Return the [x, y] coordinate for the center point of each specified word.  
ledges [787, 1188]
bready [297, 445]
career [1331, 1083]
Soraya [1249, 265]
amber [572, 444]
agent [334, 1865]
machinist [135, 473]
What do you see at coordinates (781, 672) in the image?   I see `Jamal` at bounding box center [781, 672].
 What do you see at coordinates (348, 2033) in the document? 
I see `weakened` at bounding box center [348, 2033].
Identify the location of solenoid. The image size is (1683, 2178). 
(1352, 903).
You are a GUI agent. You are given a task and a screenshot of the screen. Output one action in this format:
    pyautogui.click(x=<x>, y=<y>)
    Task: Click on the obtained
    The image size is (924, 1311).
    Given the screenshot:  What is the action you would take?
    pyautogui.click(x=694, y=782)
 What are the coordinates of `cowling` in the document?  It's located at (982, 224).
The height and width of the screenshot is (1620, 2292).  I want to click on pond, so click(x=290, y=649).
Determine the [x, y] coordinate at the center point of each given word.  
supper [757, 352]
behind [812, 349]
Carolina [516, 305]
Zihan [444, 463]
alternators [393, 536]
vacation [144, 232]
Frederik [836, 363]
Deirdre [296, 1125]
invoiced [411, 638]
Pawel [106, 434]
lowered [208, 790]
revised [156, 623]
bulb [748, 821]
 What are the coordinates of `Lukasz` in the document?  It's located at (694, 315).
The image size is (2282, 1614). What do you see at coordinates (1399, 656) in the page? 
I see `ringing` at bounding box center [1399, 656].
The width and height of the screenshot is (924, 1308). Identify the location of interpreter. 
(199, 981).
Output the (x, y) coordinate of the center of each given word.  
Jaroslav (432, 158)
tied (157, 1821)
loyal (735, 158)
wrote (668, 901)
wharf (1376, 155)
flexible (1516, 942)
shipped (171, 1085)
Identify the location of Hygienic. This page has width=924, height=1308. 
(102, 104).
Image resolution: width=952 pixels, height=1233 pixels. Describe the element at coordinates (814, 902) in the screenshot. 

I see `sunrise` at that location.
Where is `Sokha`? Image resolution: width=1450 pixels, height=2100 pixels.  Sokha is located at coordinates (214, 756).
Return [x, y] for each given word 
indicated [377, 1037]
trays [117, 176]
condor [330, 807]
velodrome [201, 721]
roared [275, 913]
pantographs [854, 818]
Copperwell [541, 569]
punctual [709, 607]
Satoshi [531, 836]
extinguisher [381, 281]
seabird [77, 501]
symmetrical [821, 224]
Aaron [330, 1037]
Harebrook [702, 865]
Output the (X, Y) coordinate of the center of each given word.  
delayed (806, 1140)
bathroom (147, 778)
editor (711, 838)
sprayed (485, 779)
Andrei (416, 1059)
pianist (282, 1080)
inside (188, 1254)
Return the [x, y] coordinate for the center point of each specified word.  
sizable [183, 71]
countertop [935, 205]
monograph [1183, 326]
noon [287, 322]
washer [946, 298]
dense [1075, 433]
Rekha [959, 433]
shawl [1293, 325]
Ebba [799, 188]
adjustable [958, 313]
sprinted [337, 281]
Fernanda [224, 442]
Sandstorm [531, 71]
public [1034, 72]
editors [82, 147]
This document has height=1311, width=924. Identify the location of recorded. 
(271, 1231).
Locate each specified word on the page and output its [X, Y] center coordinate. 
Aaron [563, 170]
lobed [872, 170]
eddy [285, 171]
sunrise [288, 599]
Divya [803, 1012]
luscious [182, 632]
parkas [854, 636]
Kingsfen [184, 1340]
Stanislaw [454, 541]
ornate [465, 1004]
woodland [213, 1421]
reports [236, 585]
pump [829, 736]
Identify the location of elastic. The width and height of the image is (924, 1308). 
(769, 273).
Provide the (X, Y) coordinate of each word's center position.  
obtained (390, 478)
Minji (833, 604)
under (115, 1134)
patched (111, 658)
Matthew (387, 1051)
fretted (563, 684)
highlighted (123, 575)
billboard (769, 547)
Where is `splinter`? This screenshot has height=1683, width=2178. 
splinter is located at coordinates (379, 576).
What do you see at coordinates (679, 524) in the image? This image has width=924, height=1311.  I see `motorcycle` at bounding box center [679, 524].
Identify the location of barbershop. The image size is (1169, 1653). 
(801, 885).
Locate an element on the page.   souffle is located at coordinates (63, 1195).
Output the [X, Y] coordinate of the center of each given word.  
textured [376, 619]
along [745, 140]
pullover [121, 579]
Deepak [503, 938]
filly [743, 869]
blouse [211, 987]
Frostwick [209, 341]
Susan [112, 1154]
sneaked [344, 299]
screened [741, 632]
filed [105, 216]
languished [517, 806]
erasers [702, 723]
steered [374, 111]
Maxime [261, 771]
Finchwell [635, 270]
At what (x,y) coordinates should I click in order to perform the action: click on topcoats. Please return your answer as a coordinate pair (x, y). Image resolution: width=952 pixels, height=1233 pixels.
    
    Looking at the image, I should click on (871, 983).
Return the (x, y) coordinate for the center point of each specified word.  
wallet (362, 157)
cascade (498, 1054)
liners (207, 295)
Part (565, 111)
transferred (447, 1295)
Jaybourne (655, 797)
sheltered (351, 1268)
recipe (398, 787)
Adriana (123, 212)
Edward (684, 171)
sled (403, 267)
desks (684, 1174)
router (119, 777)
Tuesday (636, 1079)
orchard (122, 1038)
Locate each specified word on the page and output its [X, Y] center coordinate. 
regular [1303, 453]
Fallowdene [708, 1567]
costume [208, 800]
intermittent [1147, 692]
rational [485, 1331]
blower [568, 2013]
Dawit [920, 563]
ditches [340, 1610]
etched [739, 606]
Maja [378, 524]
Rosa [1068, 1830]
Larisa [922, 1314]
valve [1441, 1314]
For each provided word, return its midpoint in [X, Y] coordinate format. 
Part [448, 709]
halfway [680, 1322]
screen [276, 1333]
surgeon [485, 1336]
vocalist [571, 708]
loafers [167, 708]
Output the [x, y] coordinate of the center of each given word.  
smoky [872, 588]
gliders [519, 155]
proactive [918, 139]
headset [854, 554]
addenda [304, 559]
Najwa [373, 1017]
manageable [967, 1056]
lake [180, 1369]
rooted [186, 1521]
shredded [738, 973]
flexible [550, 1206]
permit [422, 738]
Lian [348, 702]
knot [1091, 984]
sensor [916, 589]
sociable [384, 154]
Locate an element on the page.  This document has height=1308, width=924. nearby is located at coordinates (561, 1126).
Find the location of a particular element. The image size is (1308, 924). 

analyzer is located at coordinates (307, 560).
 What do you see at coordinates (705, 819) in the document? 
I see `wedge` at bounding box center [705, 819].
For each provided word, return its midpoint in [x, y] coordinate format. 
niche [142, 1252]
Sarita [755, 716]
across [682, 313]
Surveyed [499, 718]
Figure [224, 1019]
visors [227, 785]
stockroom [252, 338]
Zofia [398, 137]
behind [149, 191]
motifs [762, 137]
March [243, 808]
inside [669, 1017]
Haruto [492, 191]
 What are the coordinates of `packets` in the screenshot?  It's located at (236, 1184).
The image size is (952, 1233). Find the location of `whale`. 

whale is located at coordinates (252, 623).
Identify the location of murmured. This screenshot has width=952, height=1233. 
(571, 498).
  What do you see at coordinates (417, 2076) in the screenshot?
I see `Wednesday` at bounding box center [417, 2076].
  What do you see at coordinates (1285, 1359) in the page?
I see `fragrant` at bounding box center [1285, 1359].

·····

> _PROBLEM TO SOLVE_
Copy out all of the entries above, word for word and line for line.

> _RIGHT ANSWER_
Return the [x, y] coordinate for the center point of each specified word.  
ledges [787, 1188]
bready [297, 445]
career [1331, 1083]
Soraya [1249, 265]
amber [572, 444]
agent [334, 1865]
machinist [135, 473]
What do you see at coordinates (781, 672) in the image?   I see `Jamal` at bounding box center [781, 672].
 What do you see at coordinates (348, 2033) in the document? 
I see `weakened` at bounding box center [348, 2033].
Identify the location of solenoid. The image size is (1683, 2178). 
(1352, 903).
You are a GUI agent. You are given a task and a screenshot of the screen. Output one action in this format:
    pyautogui.click(x=<x>, y=<y>)
    Task: Click on the obtained
    The image size is (924, 1311).
    Given the screenshot:  What is the action you would take?
    pyautogui.click(x=694, y=782)
 What are the coordinates of `cowling` in the document?  It's located at (982, 224).
The height and width of the screenshot is (1620, 2292).  I want to click on pond, so click(x=290, y=649).
Determine the [x, y] coordinate at the center point of each given word.  
supper [757, 352]
behind [812, 349]
Carolina [516, 305]
Zihan [444, 463]
alternators [393, 536]
vacation [144, 232]
Frederik [836, 363]
Deirdre [296, 1125]
invoiced [411, 638]
Pawel [106, 434]
lowered [208, 790]
revised [156, 623]
bulb [748, 821]
 What are the coordinates of `Lukasz` in the document?  It's located at (694, 315).
The image size is (2282, 1614). What do you see at coordinates (1399, 656) in the page? 
I see `ringing` at bounding box center [1399, 656].
The width and height of the screenshot is (924, 1308). Identify the location of interpreter. 
(199, 981).
Output the (x, y) coordinate of the center of each given word.  
Jaroslav (432, 158)
tied (157, 1821)
loyal (735, 158)
wrote (668, 901)
wharf (1376, 155)
flexible (1516, 942)
shipped (171, 1085)
Identify the location of Hygienic. This page has width=924, height=1308. 
(102, 104).
Image resolution: width=952 pixels, height=1233 pixels. Describe the element at coordinates (814, 902) in the screenshot. 

I see `sunrise` at that location.
Where is `Sokha`? Image resolution: width=1450 pixels, height=2100 pixels.  Sokha is located at coordinates (214, 756).
Return [x, y] for each given word 
indicated [377, 1037]
trays [117, 176]
condor [330, 807]
velodrome [201, 721]
roared [275, 913]
pantographs [854, 818]
Copperwell [541, 569]
punctual [709, 607]
Satoshi [531, 836]
extinguisher [381, 281]
seabird [77, 501]
symmetrical [821, 224]
Aaron [330, 1037]
Harebrook [702, 865]
Output the (X, Y) coordinate of the center of each given word.  
delayed (806, 1140)
bathroom (147, 778)
editor (711, 838)
sprayed (485, 779)
Andrei (416, 1059)
pianist (282, 1080)
inside (188, 1254)
Return the [x, y] coordinate for the center point of each specified word.  
sizable [183, 71]
countertop [935, 205]
monograph [1183, 326]
noon [287, 322]
washer [946, 298]
dense [1075, 433]
Rekha [959, 433]
shawl [1293, 325]
Ebba [799, 188]
adjustable [958, 313]
sprinted [337, 281]
Fernanda [224, 442]
Sandstorm [531, 71]
public [1034, 72]
editors [82, 147]
This document has height=1311, width=924. Identify the location of recorded. 
(271, 1231).
Locate each specified word on the page and output its [X, Y] center coordinate. 
Aaron [563, 170]
lobed [872, 170]
eddy [285, 171]
sunrise [288, 599]
Divya [803, 1012]
luscious [182, 632]
parkas [854, 636]
Kingsfen [184, 1340]
Stanislaw [454, 541]
ornate [465, 1004]
woodland [213, 1421]
reports [236, 585]
pump [829, 736]
Identify the location of elastic. The width and height of the image is (924, 1308). 
(769, 273).
Provide the (X, Y) coordinate of each word's center position.  
obtained (390, 478)
Minji (833, 604)
under (115, 1134)
patched (111, 658)
Matthew (387, 1051)
fretted (563, 684)
highlighted (123, 575)
billboard (769, 547)
Where is `splinter`? This screenshot has height=1683, width=2178. 
splinter is located at coordinates (379, 576).
What do you see at coordinates (679, 524) in the image? This image has width=924, height=1311.  I see `motorcycle` at bounding box center [679, 524].
Identify the location of barbershop. The image size is (1169, 1653). 
(801, 885).
Locate an element on the page.   souffle is located at coordinates (63, 1195).
Output the [X, Y] coordinate of the center of each given word.  
textured [376, 619]
along [745, 140]
pullover [121, 579]
Deepak [503, 938]
filly [743, 869]
blouse [211, 987]
Frostwick [209, 341]
Susan [112, 1154]
sneaked [344, 299]
screened [741, 632]
filed [105, 216]
languished [517, 806]
erasers [702, 723]
steered [374, 111]
Maxime [261, 771]
Finchwell [635, 270]
At what (x,y) coordinates should I click in order to perform the action: click on topcoats. Please return your answer as a coordinate pair (x, y). Image resolution: width=952 pixels, height=1233 pixels.
    
    Looking at the image, I should click on (871, 983).
Return the (x, y) coordinate for the center point of each specified word.  
wallet (362, 157)
cascade (498, 1054)
liners (207, 295)
Part (565, 111)
transferred (447, 1295)
Jaybourne (655, 797)
sheltered (351, 1268)
recipe (398, 787)
Adriana (123, 212)
Edward (684, 171)
sled (403, 267)
desks (684, 1174)
router (119, 777)
Tuesday (636, 1079)
orchard (122, 1038)
Locate each specified word on the page and output its [X, Y] center coordinate. 
regular [1303, 453]
Fallowdene [708, 1567]
costume [208, 800]
intermittent [1147, 692]
rational [485, 1331]
blower [568, 2013]
Dawit [920, 563]
ditches [340, 1610]
etched [739, 606]
Maja [378, 524]
Rosa [1068, 1830]
Larisa [922, 1314]
valve [1441, 1314]
For each provided word, return its midpoint in [X, Y] coordinate format. 
Part [448, 709]
halfway [680, 1322]
screen [276, 1333]
surgeon [485, 1336]
vocalist [571, 708]
loafers [167, 708]
Output the [x, y] coordinate of the center of each given word.  
smoky [872, 588]
gliders [519, 155]
proactive [918, 139]
headset [854, 554]
addenda [304, 559]
Najwa [373, 1017]
manageable [967, 1056]
lake [180, 1369]
rooted [186, 1521]
shredded [738, 973]
flexible [550, 1206]
permit [422, 738]
Lian [348, 702]
knot [1091, 984]
sensor [916, 589]
sociable [384, 154]
Locate an element on the page.  This document has height=1308, width=924. nearby is located at coordinates (561, 1126).
Find the location of a particular element. The image size is (1308, 924). 

analyzer is located at coordinates (307, 560).
 What do you see at coordinates (705, 819) in the document? 
I see `wedge` at bounding box center [705, 819].
For each provided word, return its midpoint in [x, y] coordinate format. 
niche [142, 1252]
Sarita [755, 716]
across [682, 313]
Surveyed [499, 718]
Figure [224, 1019]
visors [227, 785]
stockroom [252, 338]
Zofia [398, 137]
behind [149, 191]
motifs [762, 137]
March [243, 808]
inside [669, 1017]
Haruto [492, 191]
 What are the coordinates of `packets` in the screenshot?  It's located at (236, 1184).
The image size is (952, 1233). Find the location of `whale`. 

whale is located at coordinates (252, 623).
Identify the location of murmured. This screenshot has width=952, height=1233. 
(571, 498).
  What do you see at coordinates (417, 2076) in the screenshot?
I see `Wednesday` at bounding box center [417, 2076].
  What do you see at coordinates (1285, 1359) in the page?
I see `fragrant` at bounding box center [1285, 1359].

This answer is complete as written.